(Beginning of Records for the exercise)

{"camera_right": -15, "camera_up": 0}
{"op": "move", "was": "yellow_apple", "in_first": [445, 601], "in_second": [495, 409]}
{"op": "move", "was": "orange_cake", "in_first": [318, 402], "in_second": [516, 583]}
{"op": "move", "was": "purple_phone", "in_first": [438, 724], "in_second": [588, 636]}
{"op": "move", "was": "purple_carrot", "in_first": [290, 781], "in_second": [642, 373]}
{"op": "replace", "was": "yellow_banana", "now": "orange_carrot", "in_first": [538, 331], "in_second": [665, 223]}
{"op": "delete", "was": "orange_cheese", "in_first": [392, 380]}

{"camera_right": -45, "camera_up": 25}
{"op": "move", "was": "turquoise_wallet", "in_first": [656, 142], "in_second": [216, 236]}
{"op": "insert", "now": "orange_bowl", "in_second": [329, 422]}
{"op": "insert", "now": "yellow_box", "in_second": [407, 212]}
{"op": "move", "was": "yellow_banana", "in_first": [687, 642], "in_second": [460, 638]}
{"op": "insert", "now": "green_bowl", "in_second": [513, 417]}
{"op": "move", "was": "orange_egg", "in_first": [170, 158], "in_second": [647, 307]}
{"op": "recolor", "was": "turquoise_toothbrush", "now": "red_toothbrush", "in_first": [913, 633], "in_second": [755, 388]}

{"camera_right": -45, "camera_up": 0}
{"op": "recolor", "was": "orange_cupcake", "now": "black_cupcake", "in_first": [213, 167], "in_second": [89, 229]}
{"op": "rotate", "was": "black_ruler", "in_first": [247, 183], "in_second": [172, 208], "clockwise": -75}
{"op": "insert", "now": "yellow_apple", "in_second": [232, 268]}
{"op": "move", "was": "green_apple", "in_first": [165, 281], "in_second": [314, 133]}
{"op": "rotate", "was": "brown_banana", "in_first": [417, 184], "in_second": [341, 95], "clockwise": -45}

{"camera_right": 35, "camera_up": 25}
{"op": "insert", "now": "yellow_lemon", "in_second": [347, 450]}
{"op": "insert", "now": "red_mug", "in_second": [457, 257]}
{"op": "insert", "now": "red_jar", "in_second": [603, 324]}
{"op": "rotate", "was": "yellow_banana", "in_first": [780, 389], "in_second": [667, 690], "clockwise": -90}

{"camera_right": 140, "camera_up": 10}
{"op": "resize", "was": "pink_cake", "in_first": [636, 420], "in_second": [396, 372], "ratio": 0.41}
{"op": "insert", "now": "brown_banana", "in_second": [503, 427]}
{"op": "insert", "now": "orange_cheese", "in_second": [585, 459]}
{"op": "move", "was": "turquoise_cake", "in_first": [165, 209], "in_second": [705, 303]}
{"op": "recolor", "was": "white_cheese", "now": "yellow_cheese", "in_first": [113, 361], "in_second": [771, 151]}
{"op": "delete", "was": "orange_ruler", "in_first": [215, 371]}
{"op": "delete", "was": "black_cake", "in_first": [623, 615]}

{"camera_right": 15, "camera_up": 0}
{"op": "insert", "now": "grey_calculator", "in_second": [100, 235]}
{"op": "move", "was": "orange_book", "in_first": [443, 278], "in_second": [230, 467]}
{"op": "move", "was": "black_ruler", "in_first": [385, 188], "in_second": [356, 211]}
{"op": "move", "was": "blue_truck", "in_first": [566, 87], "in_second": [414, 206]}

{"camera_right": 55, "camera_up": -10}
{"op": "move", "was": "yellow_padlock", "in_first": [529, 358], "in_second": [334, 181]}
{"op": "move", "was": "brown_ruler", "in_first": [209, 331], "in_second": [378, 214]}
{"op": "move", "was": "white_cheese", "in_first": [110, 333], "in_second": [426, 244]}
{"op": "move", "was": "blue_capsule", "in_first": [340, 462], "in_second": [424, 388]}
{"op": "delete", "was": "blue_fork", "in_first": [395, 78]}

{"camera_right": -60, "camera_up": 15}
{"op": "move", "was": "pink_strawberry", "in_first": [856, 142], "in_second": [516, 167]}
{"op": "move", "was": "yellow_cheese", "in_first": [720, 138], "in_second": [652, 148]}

(End of Records for the exercise)

* **Problem requirements**:
Print every entry exactly.

* **Result of this task**:
{"camera_right": -15, "camera_up": 0}
{"op": "move", "was": "yellow_apple", "in_first": [445, 601], "in_second": [495, 409]}
{"op": "move", "was": "orange_cake", "in_first": [318, 402], "in_second": [516, 583]}
{"op": "move", "was": "purple_phone", "in_first": [438, 724], "in_second": [588, 636]}
{"op": "move", "was": "purple_carrot", "in_first": [290, 781], "in_second": [642, 373]}
{"op": "replace", "was": "yellow_banana", "now": "orange_carrot", "in_first": [538, 331], "in_second": [665, 223]}
{"op": "delete", "was": "orange_cheese", "in_first": [392, 380]}

{"camera_right": -45, "camera_up": 25}
{"op": "move", "was": "turquoise_wallet", "in_first": [656, 142], "in_second": [216, 236]}
{"op": "insert", "now": "orange_bowl", "in_second": [329, 422]}
{"op": "insert", "now": "yellow_box", "in_second": [407, 212]}
{"op": "move", "was": "yellow_banana", "in_first": [687, 642], "in_second": [460, 638]}
{"op": "insert", "now": "green_bowl", "in_second": [513, 417]}
{"op": "move", "was": "orange_egg", "in_first": [170, 158], "in_second": [647, 307]}
{"op": "recolor", "was": "turquoise_toothbrush", "now": "red_toothbrush", "in_first": [913, 633], "in_second": [755, 388]}

{"camera_right": -45, "camera_up": 0}
{"op": "recolor", "was": "orange_cupcake", "now": "black_cupcake", "in_first": [213, 167], "in_second": [89, 229]}
{"op": "rotate", "was": "black_ruler", "in_first": [247, 183], "in_second": [172, 208], "clockwise": -75}
{"op": "insert", "now": "yellow_apple", "in_second": [232, 268]}
{"op": "move", "was": "green_apple", "in_first": [165, 281], "in_second": [314, 133]}
{"op": "rotate", "was": "brown_banana", "in_first": [417, 184], "in_second": [341, 95], "clockwise": -45}

{"camera_right": 35, "camera_up": 25}
{"op": "insert", "now": "yellow_lemon", "in_second": [347, 450]}
{"op": "insert", "now": "red_mug", "in_second": [457, 257]}
{"op": "insert", "now": "red_jar", "in_second": [603, 324]}
{"op": "rotate", "was": "yellow_banana", "in_first": [780, 389], "in_second": [667, 690], "clockwise": -90}

{"camera_right": 140, "camera_up": 10}
{"op": "resize", "was": "pink_cake", "in_first": [636, 420], "in_second": [396, 372], "ratio": 0.41}
{"op": "insert", "now": "brown_banana", "in_second": [503, 427]}
{"op": "insert", "now": "orange_cheese", "in_second": [585, 459]}
{"op": "move", "was": "turquoise_cake", "in_first": [165, 209], "in_second": [705, 303]}
{"op": "recolor", "was": "white_cheese", "now": "yellow_cheese", "in_first": [113, 361], "in_second": [771, 151]}
{"op": "delete", "was": "orange_ruler", "in_first": [215, 371]}
{"op": "delete", "was": "black_cake", "in_first": [623, 615]}

{"camera_right": 15, "camera_up": 0}
{"op": "insert", "now": "grey_calculator", "in_second": [100, 235]}
{"op": "move", "was": "orange_book", "in_first": [443, 278], "in_second": [230, 467]}
{"op": "move", "was": "black_ruler", "in_first": [385, 188], "in_second": [356, 211]}
{"op": "move", "was": "blue_truck", "in_first": [566, 87], "in_second": [414, 206]}

{"camera_right": 55, "camera_up": -10}
{"op": "move", "was": "yellow_padlock", "in_first": [529, 358], "in_second": [334, 181]}
{"op": "move", "was": "brown_ruler", "in_first": [209, 331], "in_second": [378, 214]}
{"op": "move", "was": "white_cheese", "in_first": [110, 333], "in_second": [426, 244]}
{"op": "move", "was": "blue_capsule", "in_first": [340, 462], "in_second": [424, 388]}
{"op": "delete", "was": "blue_fork", "in_first": [395, 78]}

{"camera_right": -60, "camera_up": 15}
{"op": "move", "was": "pink_strawberry", "in_first": [856, 142], "in_second": [516, 167]}
{"op": "move", "was": "yellow_cheese", "in_first": [720, 138], "in_second": [652, 148]}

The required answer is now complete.